◆ Source data ◆
▼
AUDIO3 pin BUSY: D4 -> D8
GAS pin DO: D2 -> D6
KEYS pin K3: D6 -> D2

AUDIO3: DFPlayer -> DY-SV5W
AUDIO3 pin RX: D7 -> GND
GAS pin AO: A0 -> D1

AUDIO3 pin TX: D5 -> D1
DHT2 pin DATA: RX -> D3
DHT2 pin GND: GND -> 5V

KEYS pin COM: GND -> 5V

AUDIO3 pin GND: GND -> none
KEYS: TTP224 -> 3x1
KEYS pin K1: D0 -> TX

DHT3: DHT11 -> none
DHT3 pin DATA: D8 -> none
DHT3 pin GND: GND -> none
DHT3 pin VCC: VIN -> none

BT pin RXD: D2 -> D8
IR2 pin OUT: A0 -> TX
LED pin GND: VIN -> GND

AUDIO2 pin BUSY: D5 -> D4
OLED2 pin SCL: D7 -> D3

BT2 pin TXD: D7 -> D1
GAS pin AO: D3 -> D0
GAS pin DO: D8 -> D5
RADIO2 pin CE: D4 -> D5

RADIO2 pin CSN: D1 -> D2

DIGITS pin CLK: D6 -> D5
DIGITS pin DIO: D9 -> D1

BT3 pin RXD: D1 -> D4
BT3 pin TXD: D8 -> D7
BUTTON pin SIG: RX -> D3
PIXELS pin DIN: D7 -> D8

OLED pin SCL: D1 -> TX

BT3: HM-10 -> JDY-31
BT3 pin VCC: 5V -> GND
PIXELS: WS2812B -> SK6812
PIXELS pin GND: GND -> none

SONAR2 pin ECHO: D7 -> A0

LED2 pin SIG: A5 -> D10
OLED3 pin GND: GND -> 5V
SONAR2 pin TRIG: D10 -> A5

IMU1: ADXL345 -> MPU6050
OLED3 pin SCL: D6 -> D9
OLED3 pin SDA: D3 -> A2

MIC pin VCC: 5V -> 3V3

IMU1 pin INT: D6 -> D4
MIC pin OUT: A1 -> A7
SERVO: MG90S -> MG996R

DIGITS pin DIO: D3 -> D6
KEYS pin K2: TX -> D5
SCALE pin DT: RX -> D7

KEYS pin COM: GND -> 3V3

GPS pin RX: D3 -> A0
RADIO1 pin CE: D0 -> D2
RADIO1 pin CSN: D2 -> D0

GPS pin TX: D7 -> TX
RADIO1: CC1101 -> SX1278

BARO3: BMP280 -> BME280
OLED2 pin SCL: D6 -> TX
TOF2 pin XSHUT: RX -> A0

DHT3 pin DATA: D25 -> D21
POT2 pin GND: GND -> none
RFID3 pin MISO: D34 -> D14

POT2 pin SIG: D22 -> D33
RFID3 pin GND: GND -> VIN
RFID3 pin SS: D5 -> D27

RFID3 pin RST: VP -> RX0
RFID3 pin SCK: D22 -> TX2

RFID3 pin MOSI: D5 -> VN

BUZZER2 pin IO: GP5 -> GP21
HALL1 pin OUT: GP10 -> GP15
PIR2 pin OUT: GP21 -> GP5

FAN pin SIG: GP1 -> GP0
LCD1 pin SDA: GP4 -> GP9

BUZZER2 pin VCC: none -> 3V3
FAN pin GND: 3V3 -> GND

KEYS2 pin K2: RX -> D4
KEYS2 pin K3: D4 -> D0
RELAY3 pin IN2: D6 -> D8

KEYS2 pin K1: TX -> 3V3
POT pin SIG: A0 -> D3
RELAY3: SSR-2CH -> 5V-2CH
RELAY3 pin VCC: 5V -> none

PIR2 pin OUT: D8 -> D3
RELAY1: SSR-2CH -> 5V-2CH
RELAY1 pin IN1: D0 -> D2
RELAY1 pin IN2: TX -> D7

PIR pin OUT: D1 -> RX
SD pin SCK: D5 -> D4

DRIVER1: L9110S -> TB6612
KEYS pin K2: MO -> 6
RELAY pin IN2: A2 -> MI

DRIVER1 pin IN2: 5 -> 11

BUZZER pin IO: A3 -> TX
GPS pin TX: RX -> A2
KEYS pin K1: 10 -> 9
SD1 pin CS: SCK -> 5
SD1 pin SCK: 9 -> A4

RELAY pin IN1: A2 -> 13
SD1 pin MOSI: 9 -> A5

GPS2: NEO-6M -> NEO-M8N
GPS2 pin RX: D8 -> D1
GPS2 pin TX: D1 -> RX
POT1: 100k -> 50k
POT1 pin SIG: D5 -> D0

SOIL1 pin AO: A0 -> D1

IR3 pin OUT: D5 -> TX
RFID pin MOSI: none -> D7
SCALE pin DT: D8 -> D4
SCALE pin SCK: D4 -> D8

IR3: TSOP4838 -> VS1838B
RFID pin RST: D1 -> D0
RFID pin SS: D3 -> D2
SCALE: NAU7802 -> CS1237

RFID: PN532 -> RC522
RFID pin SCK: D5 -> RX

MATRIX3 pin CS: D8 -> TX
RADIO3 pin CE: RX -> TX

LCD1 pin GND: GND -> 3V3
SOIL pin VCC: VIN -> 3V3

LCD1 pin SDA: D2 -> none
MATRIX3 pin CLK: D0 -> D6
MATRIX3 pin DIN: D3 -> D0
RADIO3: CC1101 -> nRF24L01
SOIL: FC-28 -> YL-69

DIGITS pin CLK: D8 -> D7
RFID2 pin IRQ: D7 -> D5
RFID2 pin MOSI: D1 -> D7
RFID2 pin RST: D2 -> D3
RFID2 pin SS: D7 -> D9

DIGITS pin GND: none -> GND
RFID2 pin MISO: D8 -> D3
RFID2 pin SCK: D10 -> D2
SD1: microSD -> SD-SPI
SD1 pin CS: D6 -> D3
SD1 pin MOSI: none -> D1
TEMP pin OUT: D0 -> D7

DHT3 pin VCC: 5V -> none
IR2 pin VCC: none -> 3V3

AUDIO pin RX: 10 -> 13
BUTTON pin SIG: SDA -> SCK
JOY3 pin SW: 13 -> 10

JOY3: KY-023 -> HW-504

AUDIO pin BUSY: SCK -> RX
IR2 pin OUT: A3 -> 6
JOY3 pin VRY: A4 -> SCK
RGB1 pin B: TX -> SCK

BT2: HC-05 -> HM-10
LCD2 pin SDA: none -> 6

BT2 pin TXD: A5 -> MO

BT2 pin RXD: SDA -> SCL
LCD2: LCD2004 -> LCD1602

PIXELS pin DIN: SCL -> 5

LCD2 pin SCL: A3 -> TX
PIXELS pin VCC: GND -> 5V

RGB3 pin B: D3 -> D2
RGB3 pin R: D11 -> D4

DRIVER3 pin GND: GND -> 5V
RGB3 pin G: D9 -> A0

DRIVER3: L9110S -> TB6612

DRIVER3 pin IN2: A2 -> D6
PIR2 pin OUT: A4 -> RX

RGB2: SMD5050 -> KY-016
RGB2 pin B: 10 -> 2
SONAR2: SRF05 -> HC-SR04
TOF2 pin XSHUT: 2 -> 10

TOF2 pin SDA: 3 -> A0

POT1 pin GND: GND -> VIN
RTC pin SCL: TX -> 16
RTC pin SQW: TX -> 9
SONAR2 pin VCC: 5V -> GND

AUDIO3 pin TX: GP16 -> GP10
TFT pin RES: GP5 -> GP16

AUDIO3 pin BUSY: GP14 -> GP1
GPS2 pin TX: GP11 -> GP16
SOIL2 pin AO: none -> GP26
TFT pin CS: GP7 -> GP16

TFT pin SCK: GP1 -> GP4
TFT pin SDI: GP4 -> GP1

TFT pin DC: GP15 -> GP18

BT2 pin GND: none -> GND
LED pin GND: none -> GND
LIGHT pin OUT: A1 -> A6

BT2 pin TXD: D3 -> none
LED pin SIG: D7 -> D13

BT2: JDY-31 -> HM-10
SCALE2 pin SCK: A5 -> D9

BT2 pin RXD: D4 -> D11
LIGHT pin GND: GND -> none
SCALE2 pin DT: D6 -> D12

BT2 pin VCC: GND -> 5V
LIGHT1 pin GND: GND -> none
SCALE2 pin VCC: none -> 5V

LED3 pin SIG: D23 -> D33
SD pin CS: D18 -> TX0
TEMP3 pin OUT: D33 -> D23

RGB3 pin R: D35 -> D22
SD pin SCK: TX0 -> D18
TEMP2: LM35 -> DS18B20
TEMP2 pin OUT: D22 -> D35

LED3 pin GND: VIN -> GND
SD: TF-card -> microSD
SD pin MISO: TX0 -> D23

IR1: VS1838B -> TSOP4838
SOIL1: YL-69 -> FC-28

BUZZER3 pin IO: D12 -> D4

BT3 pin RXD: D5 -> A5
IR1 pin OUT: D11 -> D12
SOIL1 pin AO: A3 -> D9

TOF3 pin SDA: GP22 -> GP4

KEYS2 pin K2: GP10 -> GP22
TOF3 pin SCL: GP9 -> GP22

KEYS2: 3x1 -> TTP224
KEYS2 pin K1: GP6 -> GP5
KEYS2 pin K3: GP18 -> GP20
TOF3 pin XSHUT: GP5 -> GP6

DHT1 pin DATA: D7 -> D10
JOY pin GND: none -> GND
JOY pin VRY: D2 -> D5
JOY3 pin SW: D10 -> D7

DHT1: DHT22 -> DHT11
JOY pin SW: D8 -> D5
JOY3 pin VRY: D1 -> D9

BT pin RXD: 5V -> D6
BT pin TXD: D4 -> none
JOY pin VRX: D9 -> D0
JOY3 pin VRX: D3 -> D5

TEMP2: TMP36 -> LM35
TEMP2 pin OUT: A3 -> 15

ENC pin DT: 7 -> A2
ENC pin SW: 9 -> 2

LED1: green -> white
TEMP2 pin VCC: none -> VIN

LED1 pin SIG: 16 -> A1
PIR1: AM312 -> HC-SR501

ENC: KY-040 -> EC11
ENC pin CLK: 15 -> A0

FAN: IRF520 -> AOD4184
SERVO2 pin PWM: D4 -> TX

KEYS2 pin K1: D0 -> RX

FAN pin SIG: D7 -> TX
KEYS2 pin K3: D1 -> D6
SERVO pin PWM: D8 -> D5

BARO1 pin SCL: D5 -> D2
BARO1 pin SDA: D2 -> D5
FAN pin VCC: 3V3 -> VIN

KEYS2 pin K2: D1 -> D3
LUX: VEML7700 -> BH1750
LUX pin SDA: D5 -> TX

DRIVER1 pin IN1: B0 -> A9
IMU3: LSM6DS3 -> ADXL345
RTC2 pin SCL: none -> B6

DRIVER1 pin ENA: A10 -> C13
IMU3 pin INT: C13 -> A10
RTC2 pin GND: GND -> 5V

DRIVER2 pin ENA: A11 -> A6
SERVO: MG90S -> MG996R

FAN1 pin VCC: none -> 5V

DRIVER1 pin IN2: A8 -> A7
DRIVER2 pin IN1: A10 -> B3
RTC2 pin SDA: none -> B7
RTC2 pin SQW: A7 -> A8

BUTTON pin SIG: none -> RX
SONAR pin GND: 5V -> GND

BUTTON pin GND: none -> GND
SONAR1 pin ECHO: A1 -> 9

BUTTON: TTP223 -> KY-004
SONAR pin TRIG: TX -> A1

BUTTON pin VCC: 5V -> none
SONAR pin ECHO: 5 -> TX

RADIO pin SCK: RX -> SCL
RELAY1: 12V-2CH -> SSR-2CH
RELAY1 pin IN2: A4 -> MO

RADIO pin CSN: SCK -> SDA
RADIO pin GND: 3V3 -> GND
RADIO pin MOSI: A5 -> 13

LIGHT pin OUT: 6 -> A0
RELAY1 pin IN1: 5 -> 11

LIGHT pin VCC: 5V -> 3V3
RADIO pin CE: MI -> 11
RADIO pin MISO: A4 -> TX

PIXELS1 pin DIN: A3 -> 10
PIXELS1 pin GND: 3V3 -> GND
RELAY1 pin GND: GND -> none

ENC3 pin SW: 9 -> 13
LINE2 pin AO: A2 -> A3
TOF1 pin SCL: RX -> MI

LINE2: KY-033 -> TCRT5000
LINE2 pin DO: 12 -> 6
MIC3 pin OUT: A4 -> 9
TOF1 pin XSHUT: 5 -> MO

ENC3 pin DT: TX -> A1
▲
◆ Task goal ◆
Exactly as written, repeat the lines from the start of the listing through the line containing "BUZZER2 pin VCC: none -> 3V3", both included.

◆ Your solution ◆
AUDIO3 pin BUSY: D4 -> D8
GAS pin DO: D2 -> D6
KEYS pin K3: D6 -> D2

AUDIO3: DFPlayer -> DY-SV5W
AUDIO3 pin RX: D7 -> GND
GAS pin AO: A0 -> D1

AUDIO3 pin TX: D5 -> D1
DHT2 pin DATA: RX -> D3
DHT2 pin GND: GND -> 5V

KEYS pin COM: GND -> 5V

AUDIO3 pin GND: GND -> none
KEYS: TTP224 -> 3x1
KEYS pin K1: D0 -> TX

DHT3: DHT11 -> none
DHT3 pin DATA: D8 -> none
DHT3 pin GND: GND -> none
DHT3 pin VCC: VIN -> none

BT pin RXD: D2 -> D8
IR2 pin OUT: A0 -> TX
LED pin GND: VIN -> GND

AUDIO2 pin BUSY: D5 -> D4
OLED2 pin SCL: D7 -> D3

BT2 pin TXD: D7 -> D1
GAS pin AO: D3 -> D0
GAS pin DO: D8 -> D5
RADIO2 pin CE: D4 -> D5

RADIO2 pin CSN: D1 -> D2

DIGITS pin CLK: D6 -> D5
DIGITS pin DIO: D9 -> D1

BT3 pin RXD: D1 -> D4
BT3 pin TXD: D8 -> D7
BUTTON pin SIG: RX -> D3
PIXELS pin DIN: D7 -> D8

OLED pin SCL: D1 -> TX

BT3: HM-10 -> JDY-31
BT3 pin VCC: 5V -> GND
PIXELS: WS2812B -> SK6812
PIXELS pin GND: GND -> none

SONAR2 pin ECHO: D7 -> A0

LED2 pin SIG: A5 -> D10
OLED3 pin GND: GND -> 5V
SONAR2 pin TRIG: D10 -> A5

IMU1: ADXL345 -> MPU6050
OLED3 pin SCL: D6 -> D9
OLED3 pin SDA: D3 -> A2

MIC pin VCC: 5V -> 3V3

IMU1 pin INT: D6 -> D4
MIC pin OUT: A1 -> A7
SERVO: MG90S -> MG996R

DIGITS pin DIO: D3 -> D6
KEYS pin K2: TX -> D5
SCALE pin DT: RX -> D7

KEYS pin COM: GND -> 3V3

GPS pin RX: D3 -> A0
RADIO1 pin CE: D0 -> D2
RADIO1 pin CSN: D2 -> D0

GPS pin TX: D7 -> TX
RADIO1: CC1101 -> SX1278

BARO3: BMP280 -> BME280
OLED2 pin SCL: D6 -> TX
TOF2 pin XSHUT: RX -> A0

DHT3 pin DATA: D25 -> D21
POT2 pin GND: GND -> none
RFID3 pin MISO: D34 -> D14

POT2 pin SIG: D22 -> D33
RFID3 pin GND: GND -> VIN
RFID3 pin SS: D5 -> D27

RFID3 pin RST: VP -> RX0
RFID3 pin SCK: D22 -> TX2

RFID3 pin MOSI: D5 -> VN

BUZZER2 pin IO: GP5 -> GP21
HALL1 pin OUT: GP10 -> GP15
PIR2 pin OUT: GP21 -> GP5

FAN pin SIG: GP1 -> GP0
LCD1 pin SDA: GP4 -> GP9

BUZZER2 pin VCC: none -> 3V3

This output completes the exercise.